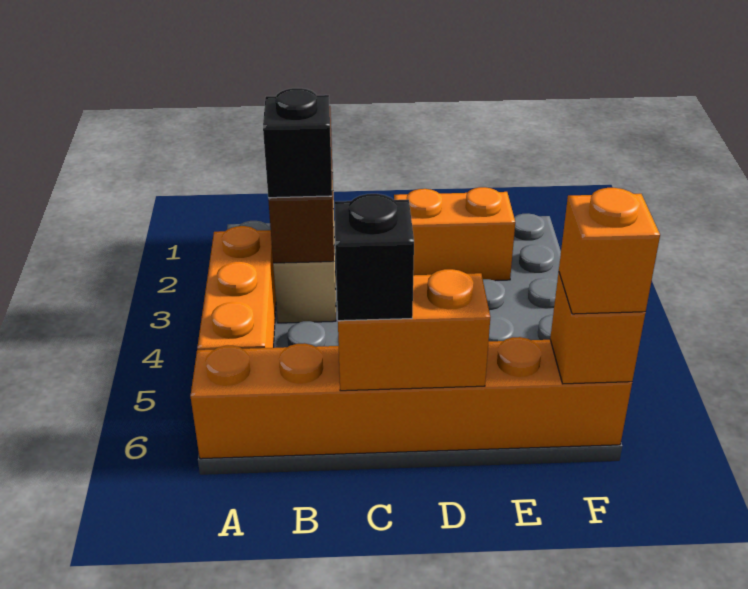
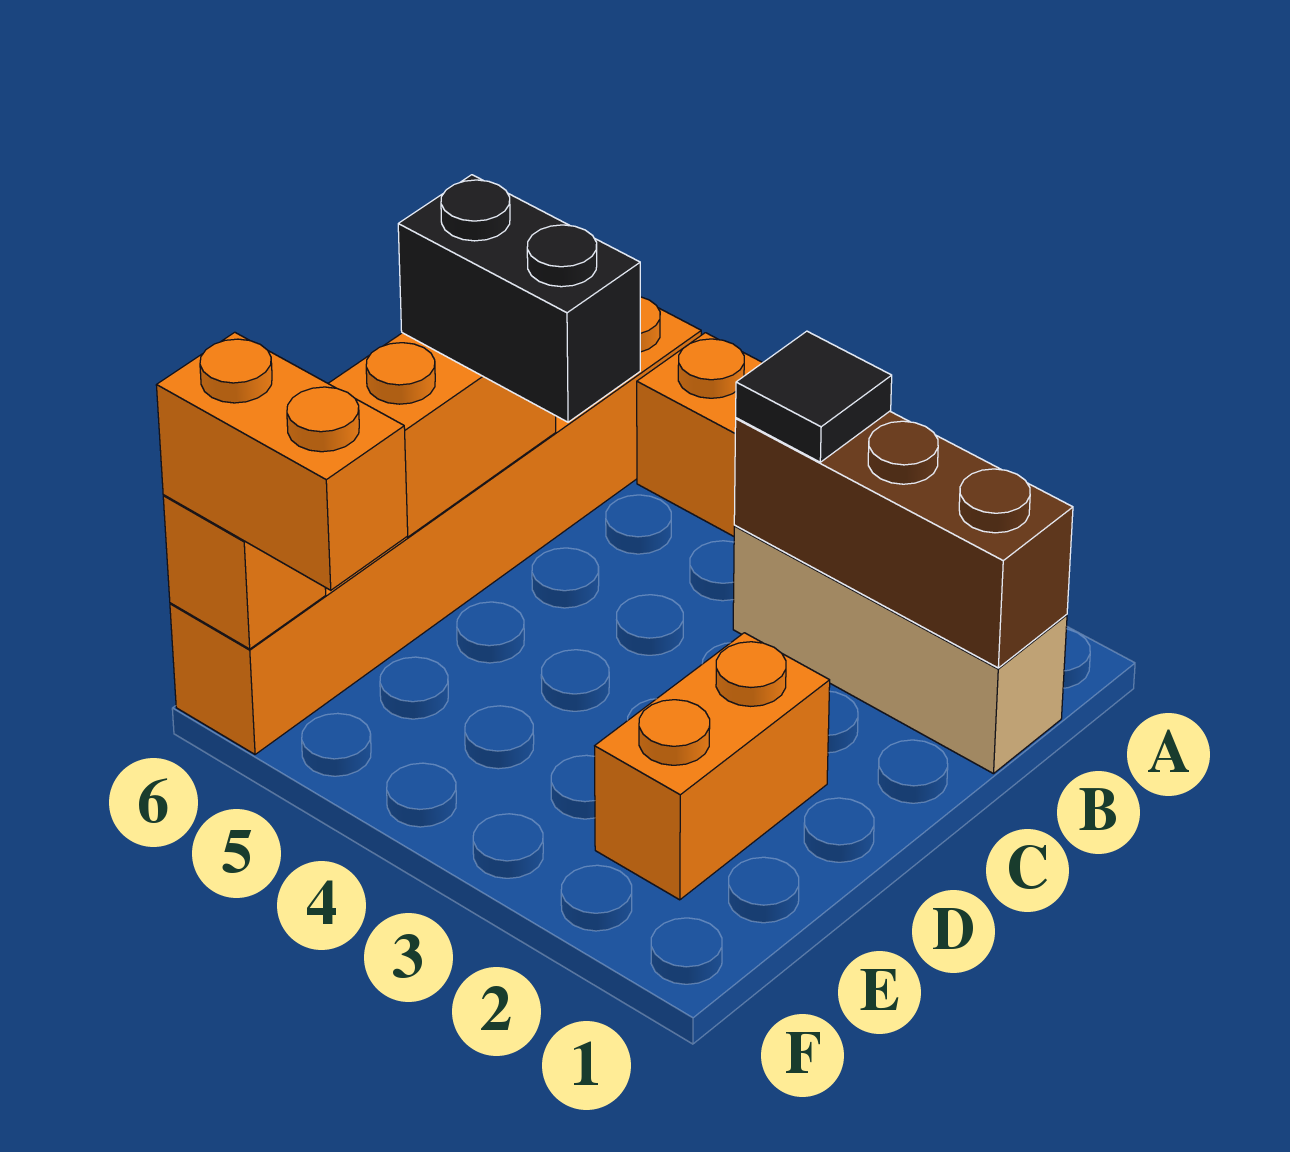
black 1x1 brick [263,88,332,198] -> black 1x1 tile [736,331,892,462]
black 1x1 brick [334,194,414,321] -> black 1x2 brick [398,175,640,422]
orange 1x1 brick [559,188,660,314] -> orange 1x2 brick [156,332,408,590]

==============================

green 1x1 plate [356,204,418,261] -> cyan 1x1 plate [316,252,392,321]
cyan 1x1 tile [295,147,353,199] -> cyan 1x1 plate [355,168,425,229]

==============================

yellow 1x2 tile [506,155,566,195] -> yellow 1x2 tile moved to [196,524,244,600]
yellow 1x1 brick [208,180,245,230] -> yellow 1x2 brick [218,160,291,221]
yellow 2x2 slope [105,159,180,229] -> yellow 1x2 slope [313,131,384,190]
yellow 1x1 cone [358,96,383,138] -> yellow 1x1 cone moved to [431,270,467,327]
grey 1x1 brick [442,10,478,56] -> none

==============================

Aim of the exercise => Reproduce exactly the lines above from the line with "black 1x1 brick [263,88,332,198]" to the line with "orange 1x1 brick", including both, and add nothing.

Task solution =>
black 1x1 brick [263,88,332,198] -> black 1x1 tile [736,331,892,462]
black 1x1 brick [334,194,414,321] -> black 1x2 brick [398,175,640,422]
orange 1x1 brick [559,188,660,314] -> orange 1x2 brick [156,332,408,590]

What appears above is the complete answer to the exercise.